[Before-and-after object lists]
********
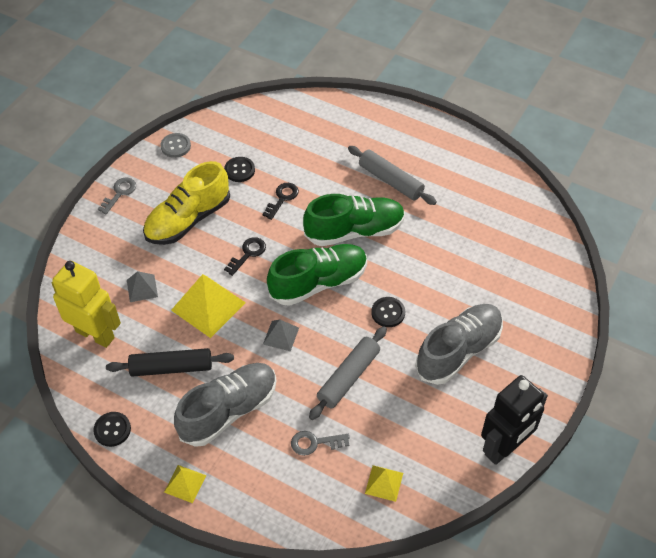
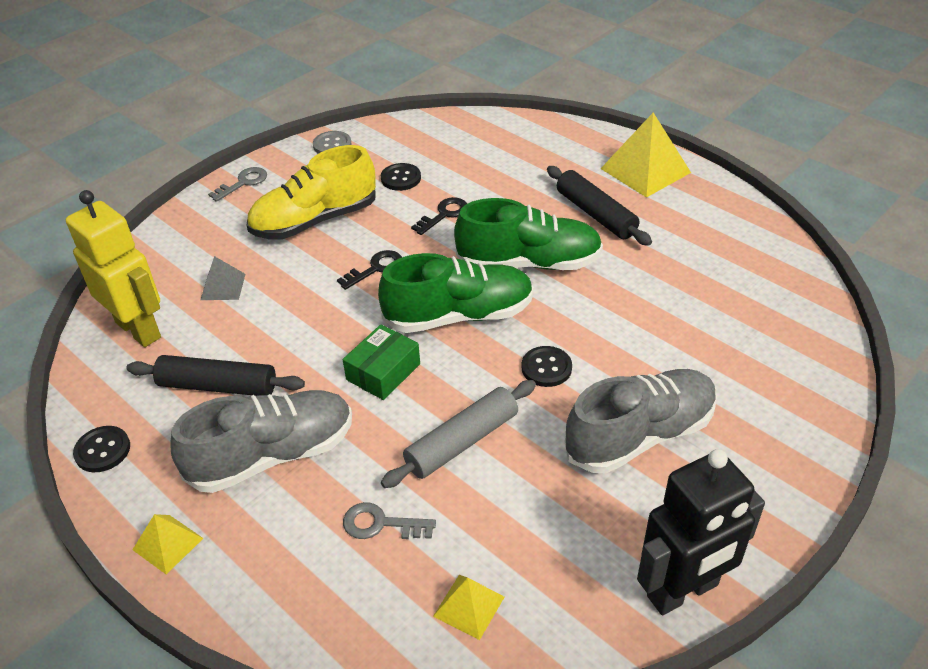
camera: 15 degrees right, 10 degrees down
(208, 306) = (299, 320): yellow pyramid -> yellow pyramid (645, 170)
(281, 336) = (383, 372): grey pyramid -> green box
(391, 180) = (596, 214): grey rolling pin -> black rolling pin

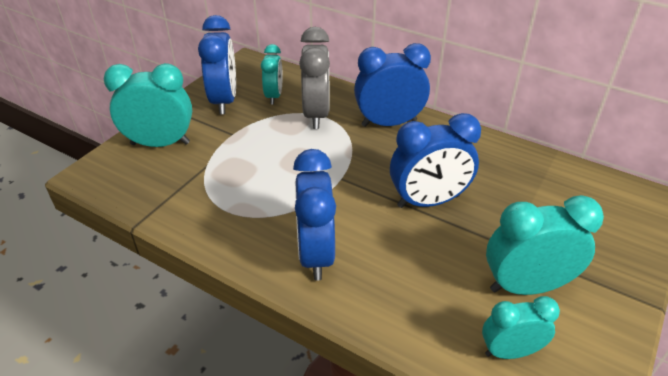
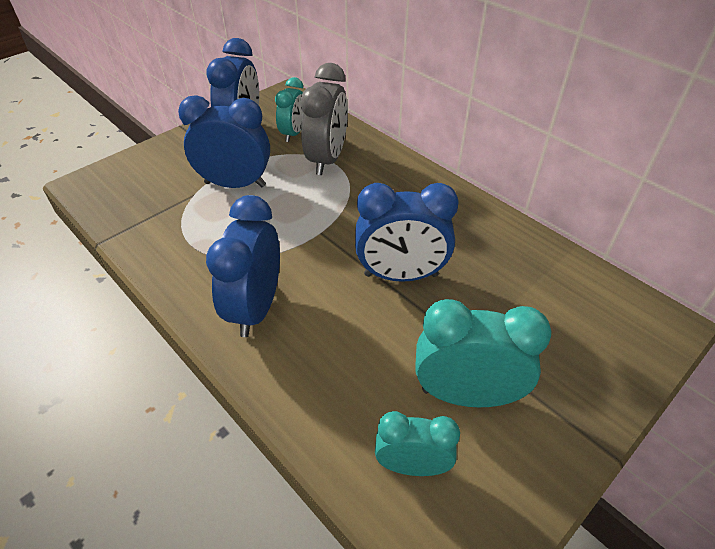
camera: 15 degrees right, 5 degrees up
(160, 143) = (162, 164): turquoise clock -> none
(389, 123) = (398, 181): blue clock -> blue clock (235, 184)

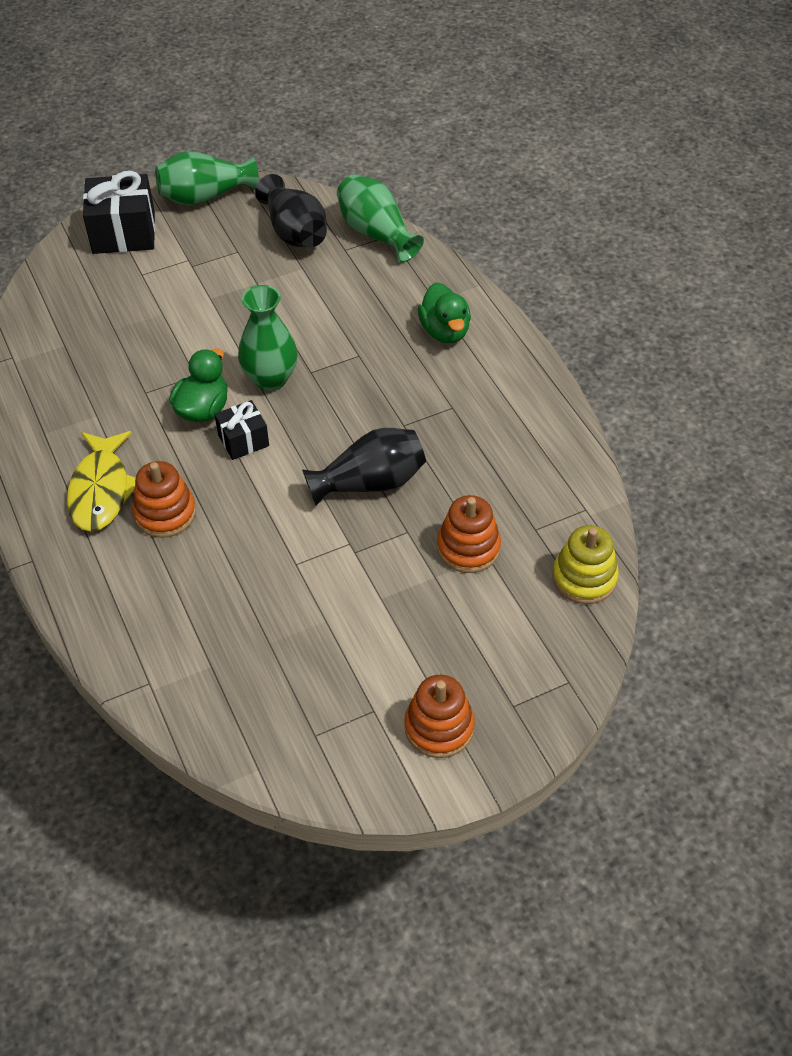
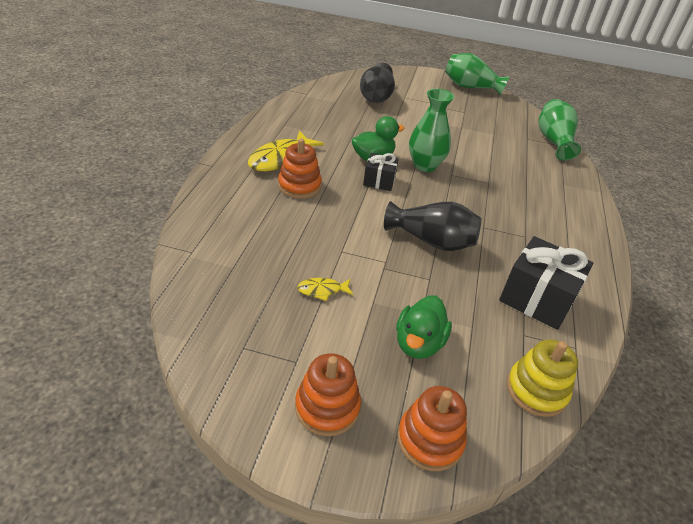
camera: 35 degrees right, 10 degrees down
(124, 233) = (413, 81): black gift -> black gift (537, 298)
(294, 232) = (505, 119): black vase -> black vase (376, 97)
(323, 623) = (322, 290): none -> yellow fish
(445, 331) = (556, 200): green duck -> green duck (418, 343)
(468, 548) = (462, 314): orange stacking toy -> orange stacking toy (430, 439)

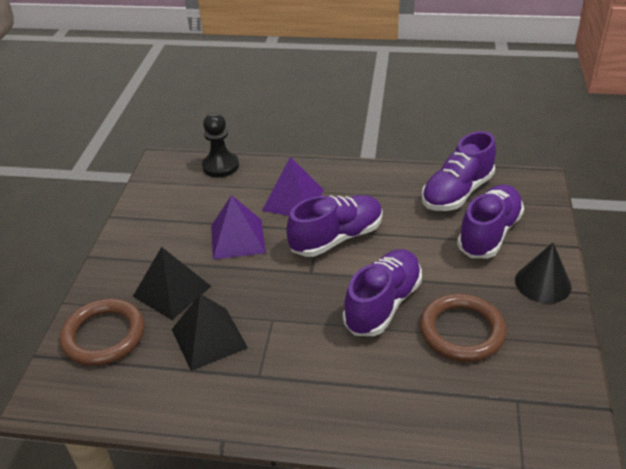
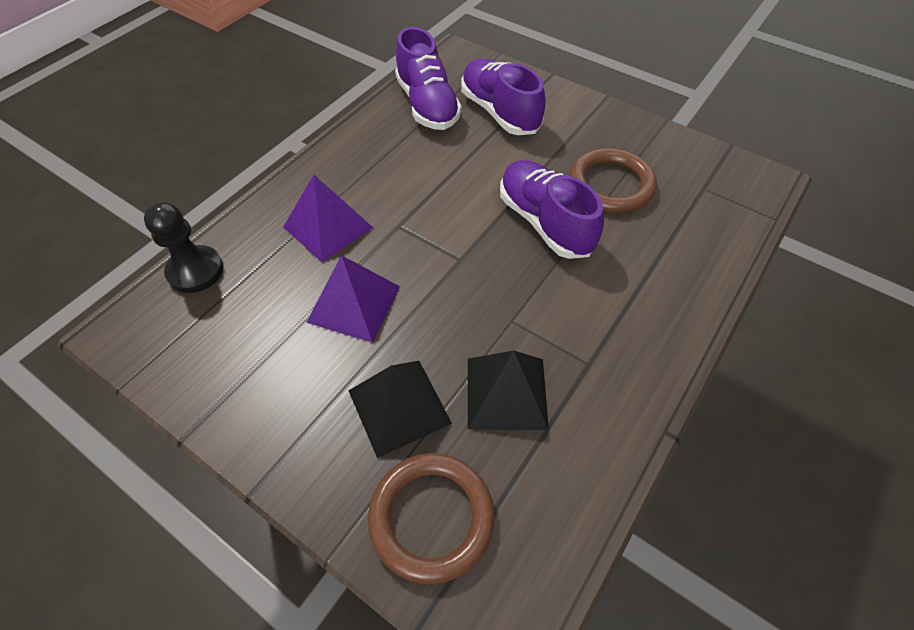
camera: 65 degrees left, 15 degrees up
(336, 238) = (423, 217): purple shoe -> none
(543, 283) = (583, 112): black cone -> none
********
**Work instruction:**
The answer is every line in the data where the word "camera" appears.

**Answer for this exercise:**
camera: 15 degrees right, 10 degrees down
camera: 15 degrees right, 5 degrees up
camera: 35 degrees right, 10 degrees down
camera: 65 degrees left, 15 degrees up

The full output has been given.